[Records from a data source]
↓↓↓

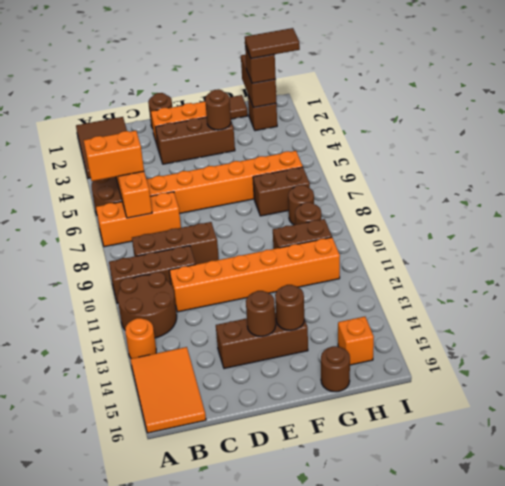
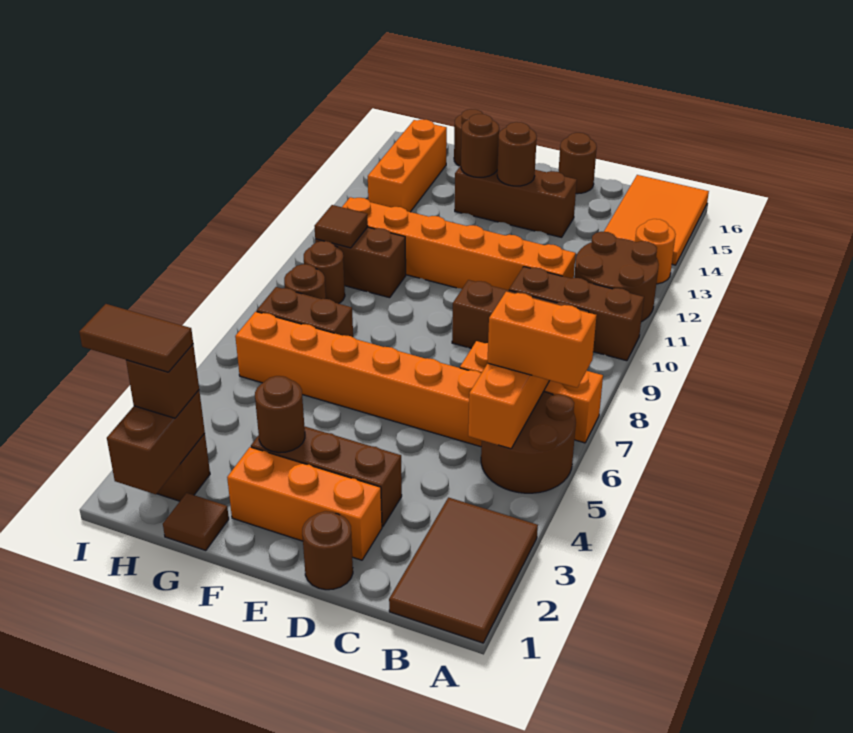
none -> brown round brick D16 level 1
none -> brown tile H10 level 2
orange brick H15 level 1 -> orange brick H13:H15 level 1

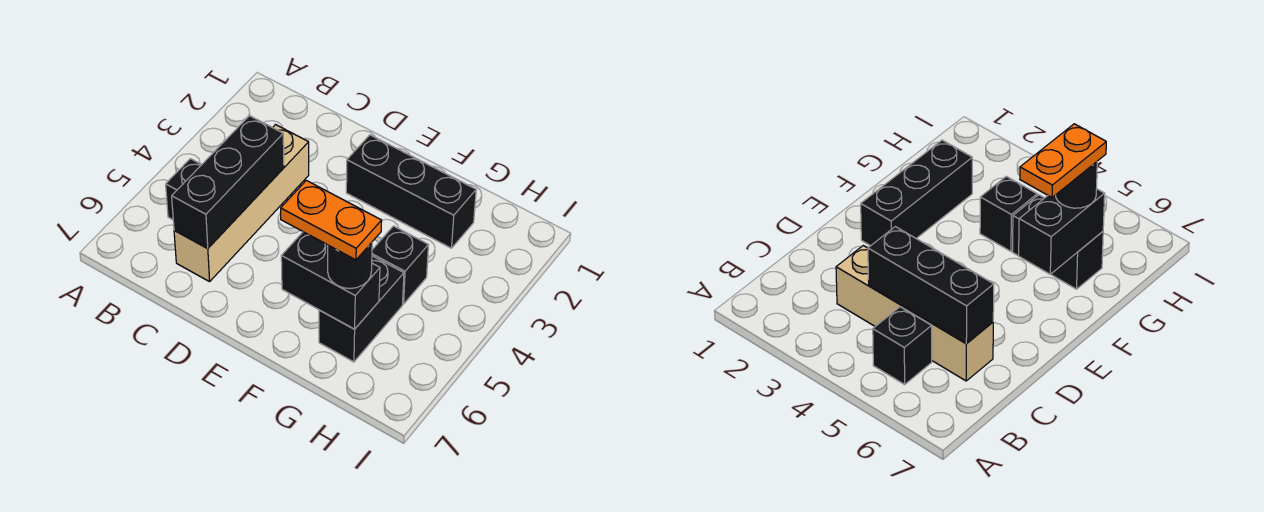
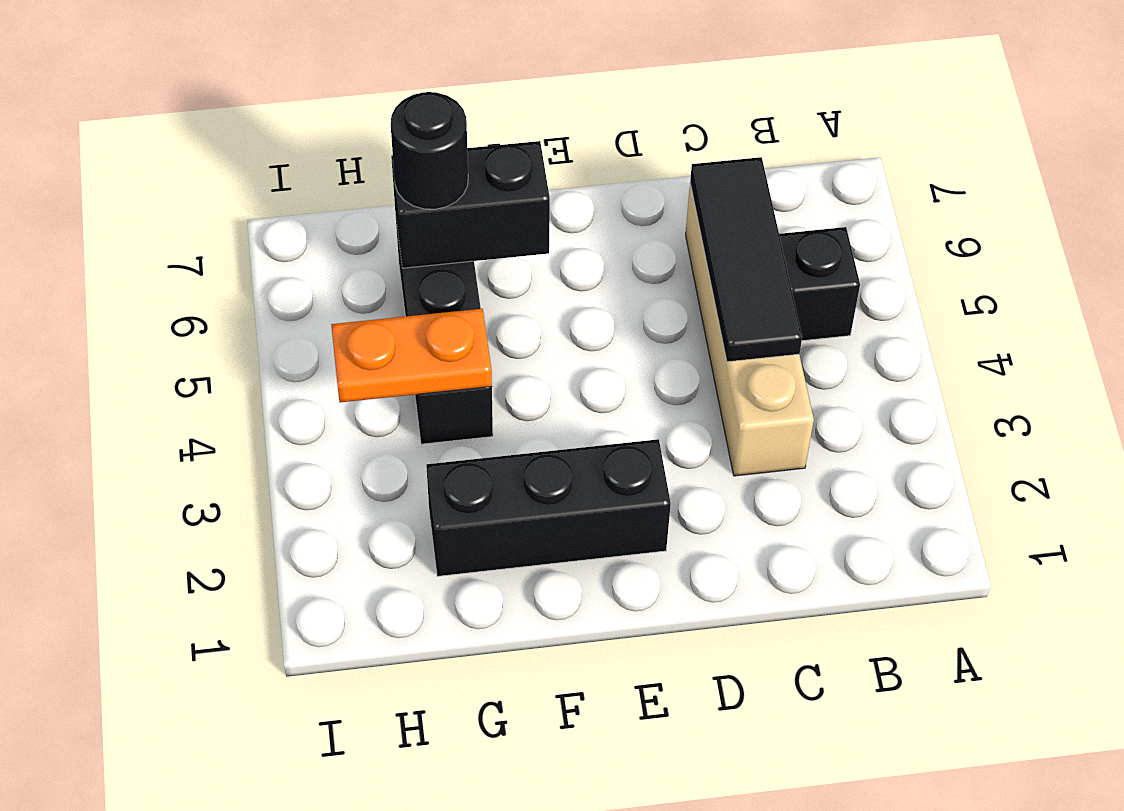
black brick C4:C6 level 2 -> black tile C4:C6 level 2
orange plate F6:G6 level 4 -> orange plate G4:H4 level 2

↑↑↑

◆ YOUR INSTRUCTIONS
Pull every line containing "tile" out of the entries.

◆ FINISHED EXERCISE
none -> brown tile H10 level 2
black brick C4:C6 level 2 -> black tile C4:C6 level 2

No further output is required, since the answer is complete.